— Begin RECORDS PROVIDED —

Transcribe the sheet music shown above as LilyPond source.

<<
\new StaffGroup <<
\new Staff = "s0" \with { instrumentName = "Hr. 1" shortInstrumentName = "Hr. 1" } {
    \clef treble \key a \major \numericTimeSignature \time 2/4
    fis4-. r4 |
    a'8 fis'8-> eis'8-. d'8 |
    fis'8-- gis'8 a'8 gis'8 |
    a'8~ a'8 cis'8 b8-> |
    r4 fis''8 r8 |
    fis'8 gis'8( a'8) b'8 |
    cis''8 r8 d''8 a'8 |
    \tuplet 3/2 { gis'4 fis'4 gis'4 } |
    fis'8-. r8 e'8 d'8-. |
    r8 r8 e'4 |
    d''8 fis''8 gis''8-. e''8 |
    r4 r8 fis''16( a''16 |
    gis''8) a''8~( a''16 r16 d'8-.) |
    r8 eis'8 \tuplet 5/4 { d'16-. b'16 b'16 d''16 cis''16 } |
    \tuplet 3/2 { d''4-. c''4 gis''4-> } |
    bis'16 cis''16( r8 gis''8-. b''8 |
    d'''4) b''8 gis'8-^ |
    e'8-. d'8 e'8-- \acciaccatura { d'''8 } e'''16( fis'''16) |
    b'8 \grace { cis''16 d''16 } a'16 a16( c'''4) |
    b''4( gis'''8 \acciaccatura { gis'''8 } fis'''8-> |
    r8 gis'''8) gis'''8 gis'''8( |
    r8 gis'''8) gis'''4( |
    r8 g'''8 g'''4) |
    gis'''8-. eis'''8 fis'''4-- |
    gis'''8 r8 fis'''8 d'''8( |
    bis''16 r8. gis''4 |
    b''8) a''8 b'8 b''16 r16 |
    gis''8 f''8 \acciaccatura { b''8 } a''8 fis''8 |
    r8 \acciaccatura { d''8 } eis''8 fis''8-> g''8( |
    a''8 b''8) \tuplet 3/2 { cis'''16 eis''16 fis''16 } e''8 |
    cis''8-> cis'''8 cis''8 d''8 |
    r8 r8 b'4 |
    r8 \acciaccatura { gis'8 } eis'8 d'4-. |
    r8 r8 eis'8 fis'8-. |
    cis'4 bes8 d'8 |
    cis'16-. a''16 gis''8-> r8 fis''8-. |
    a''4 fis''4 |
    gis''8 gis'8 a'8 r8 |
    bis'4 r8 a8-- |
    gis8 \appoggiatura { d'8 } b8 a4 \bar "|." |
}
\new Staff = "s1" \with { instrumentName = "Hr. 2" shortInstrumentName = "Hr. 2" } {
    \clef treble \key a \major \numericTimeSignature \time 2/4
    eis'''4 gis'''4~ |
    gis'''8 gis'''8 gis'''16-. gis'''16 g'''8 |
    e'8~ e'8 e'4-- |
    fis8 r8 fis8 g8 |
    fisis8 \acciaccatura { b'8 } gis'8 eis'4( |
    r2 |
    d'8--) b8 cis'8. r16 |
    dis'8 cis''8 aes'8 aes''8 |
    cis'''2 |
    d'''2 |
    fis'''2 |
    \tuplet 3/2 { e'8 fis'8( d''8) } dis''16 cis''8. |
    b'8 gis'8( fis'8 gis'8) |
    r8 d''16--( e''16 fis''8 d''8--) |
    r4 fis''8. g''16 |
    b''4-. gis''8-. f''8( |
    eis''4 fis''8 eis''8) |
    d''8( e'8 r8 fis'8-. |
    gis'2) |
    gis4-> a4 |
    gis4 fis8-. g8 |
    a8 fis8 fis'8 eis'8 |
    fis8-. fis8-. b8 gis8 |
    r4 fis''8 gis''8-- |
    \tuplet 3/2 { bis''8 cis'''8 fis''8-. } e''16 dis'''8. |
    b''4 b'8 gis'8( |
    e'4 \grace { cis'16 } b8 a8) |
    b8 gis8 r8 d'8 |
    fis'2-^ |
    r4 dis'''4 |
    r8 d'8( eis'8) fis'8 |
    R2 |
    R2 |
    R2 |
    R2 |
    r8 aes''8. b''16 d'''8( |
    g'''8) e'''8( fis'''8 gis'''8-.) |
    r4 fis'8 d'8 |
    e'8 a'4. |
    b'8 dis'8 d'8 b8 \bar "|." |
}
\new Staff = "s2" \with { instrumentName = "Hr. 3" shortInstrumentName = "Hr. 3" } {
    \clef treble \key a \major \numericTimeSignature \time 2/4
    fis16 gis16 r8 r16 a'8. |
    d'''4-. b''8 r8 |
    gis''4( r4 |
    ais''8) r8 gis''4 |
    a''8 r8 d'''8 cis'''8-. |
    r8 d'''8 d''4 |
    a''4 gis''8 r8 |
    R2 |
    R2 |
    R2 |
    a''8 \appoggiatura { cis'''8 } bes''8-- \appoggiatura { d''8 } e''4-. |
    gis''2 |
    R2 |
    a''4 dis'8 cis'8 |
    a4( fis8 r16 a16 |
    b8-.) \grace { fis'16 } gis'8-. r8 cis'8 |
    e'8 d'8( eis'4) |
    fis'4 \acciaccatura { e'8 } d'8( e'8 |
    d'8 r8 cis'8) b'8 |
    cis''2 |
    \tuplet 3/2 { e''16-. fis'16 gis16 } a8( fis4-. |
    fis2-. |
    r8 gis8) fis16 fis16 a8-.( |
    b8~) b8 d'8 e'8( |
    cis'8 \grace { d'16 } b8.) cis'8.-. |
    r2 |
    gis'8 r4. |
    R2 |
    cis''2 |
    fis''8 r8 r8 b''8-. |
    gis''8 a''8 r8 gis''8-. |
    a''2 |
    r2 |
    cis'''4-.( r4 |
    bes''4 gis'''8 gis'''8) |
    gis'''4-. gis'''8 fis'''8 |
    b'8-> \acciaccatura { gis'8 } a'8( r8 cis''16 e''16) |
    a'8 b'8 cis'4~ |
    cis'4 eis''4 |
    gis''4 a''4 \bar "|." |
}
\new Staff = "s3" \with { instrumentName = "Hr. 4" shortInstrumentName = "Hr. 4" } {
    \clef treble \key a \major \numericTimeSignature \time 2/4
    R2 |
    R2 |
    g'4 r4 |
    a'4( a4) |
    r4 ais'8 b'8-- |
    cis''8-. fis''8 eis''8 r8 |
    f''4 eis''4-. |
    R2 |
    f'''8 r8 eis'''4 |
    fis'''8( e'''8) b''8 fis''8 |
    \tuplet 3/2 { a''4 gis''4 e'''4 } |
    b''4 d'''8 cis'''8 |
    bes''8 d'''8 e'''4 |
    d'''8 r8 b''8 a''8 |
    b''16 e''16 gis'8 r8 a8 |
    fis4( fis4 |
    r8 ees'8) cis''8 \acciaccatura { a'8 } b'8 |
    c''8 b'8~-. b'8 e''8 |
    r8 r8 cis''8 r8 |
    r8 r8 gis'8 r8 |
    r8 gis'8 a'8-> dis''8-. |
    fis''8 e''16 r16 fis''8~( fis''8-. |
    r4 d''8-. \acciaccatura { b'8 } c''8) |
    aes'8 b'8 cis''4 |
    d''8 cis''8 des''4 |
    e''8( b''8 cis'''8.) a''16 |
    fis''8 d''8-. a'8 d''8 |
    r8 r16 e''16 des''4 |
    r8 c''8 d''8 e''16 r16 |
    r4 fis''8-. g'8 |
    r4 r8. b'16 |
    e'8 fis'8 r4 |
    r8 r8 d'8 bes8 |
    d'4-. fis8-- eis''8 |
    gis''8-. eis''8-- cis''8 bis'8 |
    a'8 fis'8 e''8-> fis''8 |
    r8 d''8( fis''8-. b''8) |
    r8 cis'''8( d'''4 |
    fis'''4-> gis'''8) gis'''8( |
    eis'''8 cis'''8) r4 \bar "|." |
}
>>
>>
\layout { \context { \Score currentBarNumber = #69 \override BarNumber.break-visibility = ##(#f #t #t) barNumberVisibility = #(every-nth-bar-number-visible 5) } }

— End RECORDS PROVIDED —

= PROBLEM TO WORK ON =
Return every line of the items that contains the string "grace". Case counts.

= FINISHED EXERCISE =
    b'8 \grace { cis''16 d''16 } a'16 a16( c'''4) |
    e'4 \grace { cis'16 } b8 a8) |
    b8-.) \grace { fis'16 } gis'8-. r8 cis'8 |
    cis'8 \grace { d'16 } b8.) cis'8.-. |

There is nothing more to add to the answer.